__Exercise description__
Please reproduce the listing in its entirety, exactly as written, but without images.

((

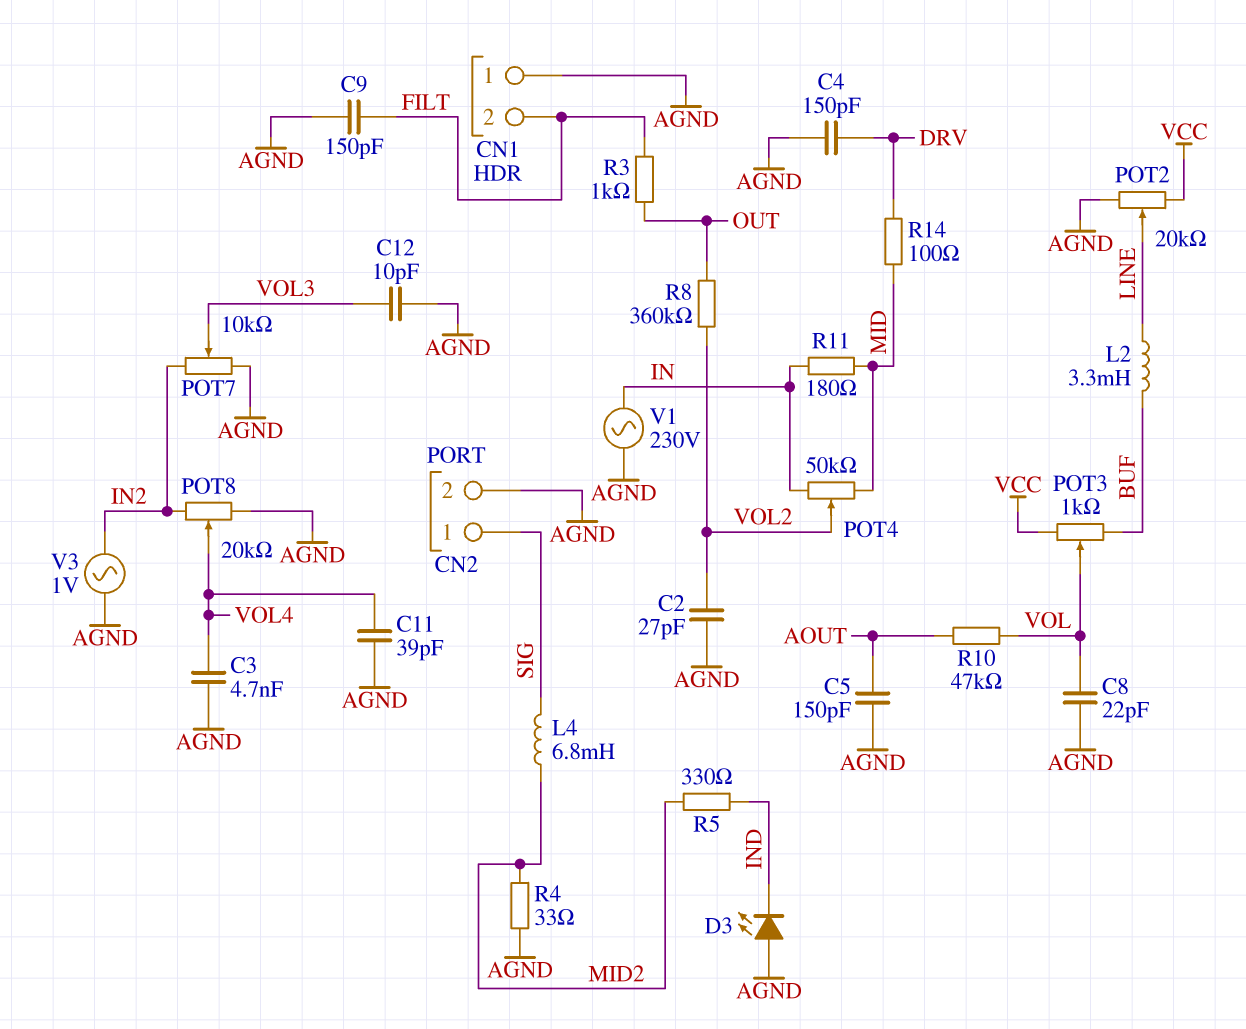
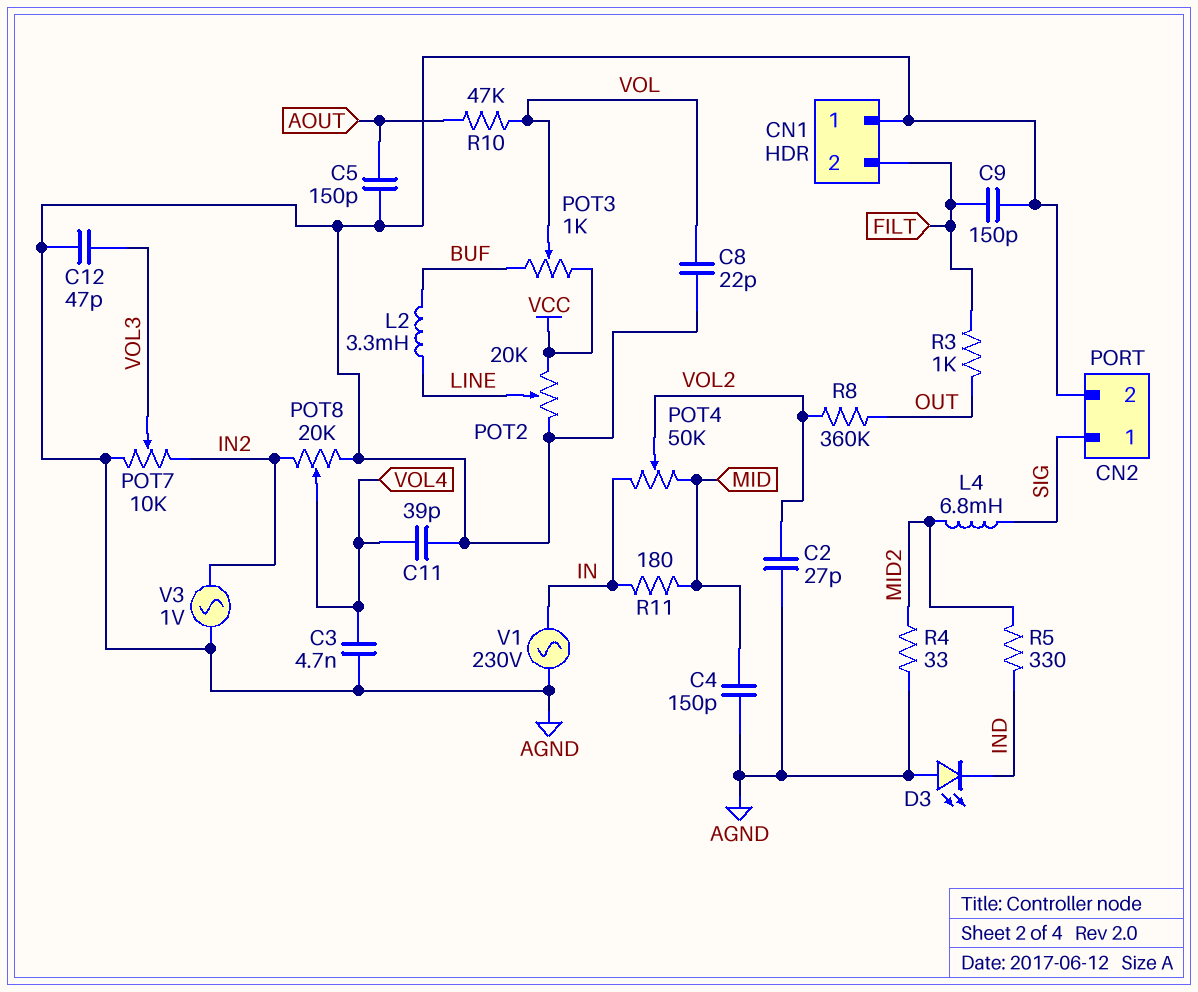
C4: 150pF (AGND, DRV) -> 150pF (AGND, MID)
C12: 10pF (AGND, VOL3) -> 47pF (AGND, VOL3)
R14: 100 (DRV, MID) -> none

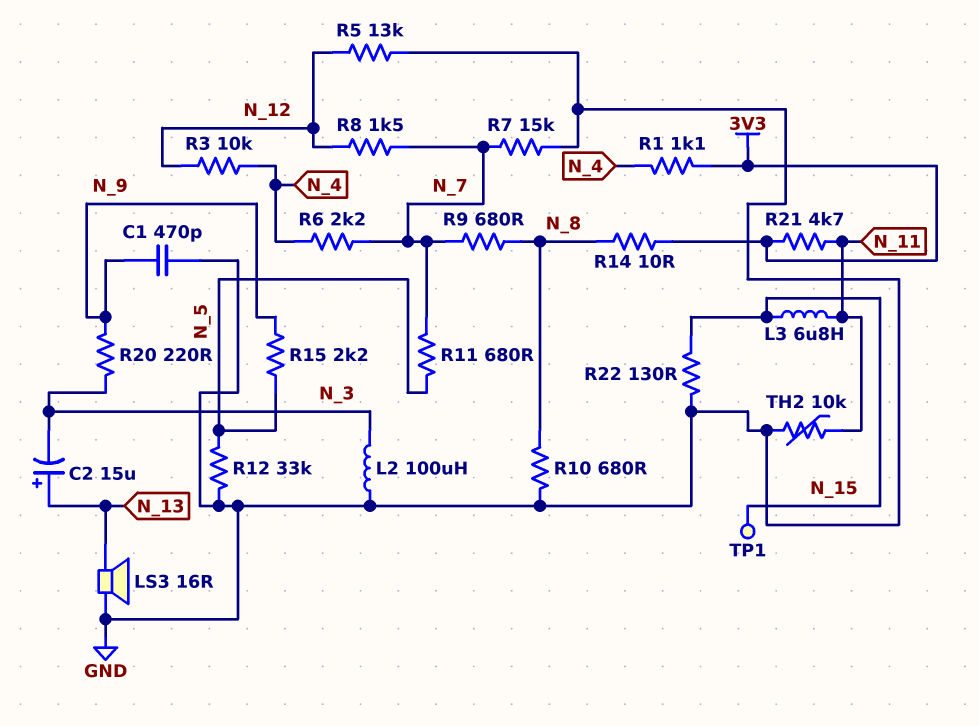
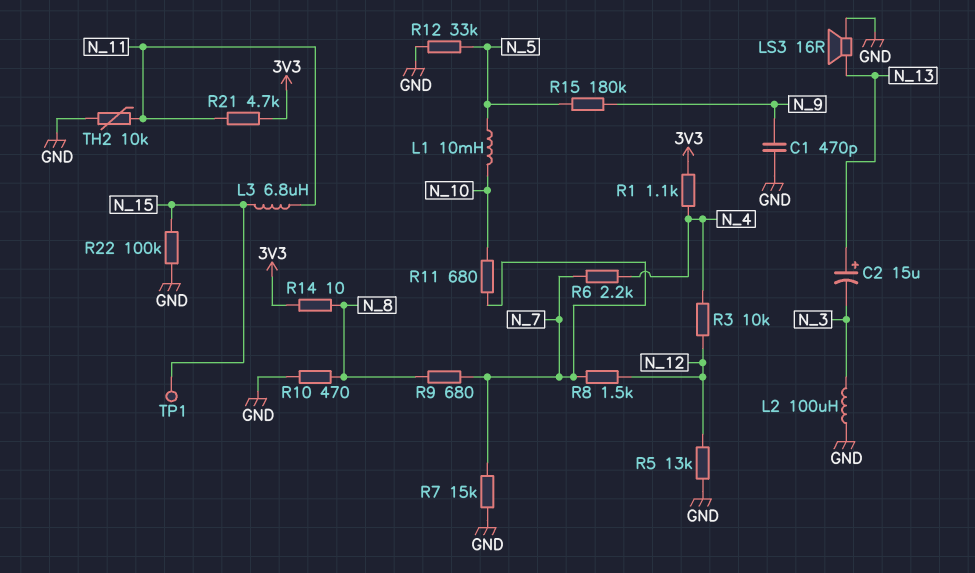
L1: none -> 10mH (N_5, N_10)
R10: 680 (GND, N_8) -> 470 (GND, N_8)
R11: 680 (N_5, N_7) -> 680 (N_7, N_10)
R15: 2.2k (N_5, N_9) -> 180k (N_5, N_9)
R20: 220 (N_3, N_9) -> none
R22: 130 (GND, N_15) -> 100k (GND, N_15)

))

__Task output__
C4: 150pF (AGND, DRV) -> 150pF (AGND, MID)
C12: 10pF (AGND, VOL3) -> 47pF (AGND, VOL3)
R14: 100 (DRV, MID) -> none

L1: none -> 10mH (N_5, N_10)
R10: 680 (GND, N_8) -> 470 (GND, N_8)
R11: 680 (N_5, N_7) -> 680 (N_7, N_10)
R15: 2.2k (N_5, N_9) -> 180k (N_5, N_9)
R20: 220 (N_3, N_9) -> none
R22: 130 (GND, N_15) -> 100k (GND, N_15)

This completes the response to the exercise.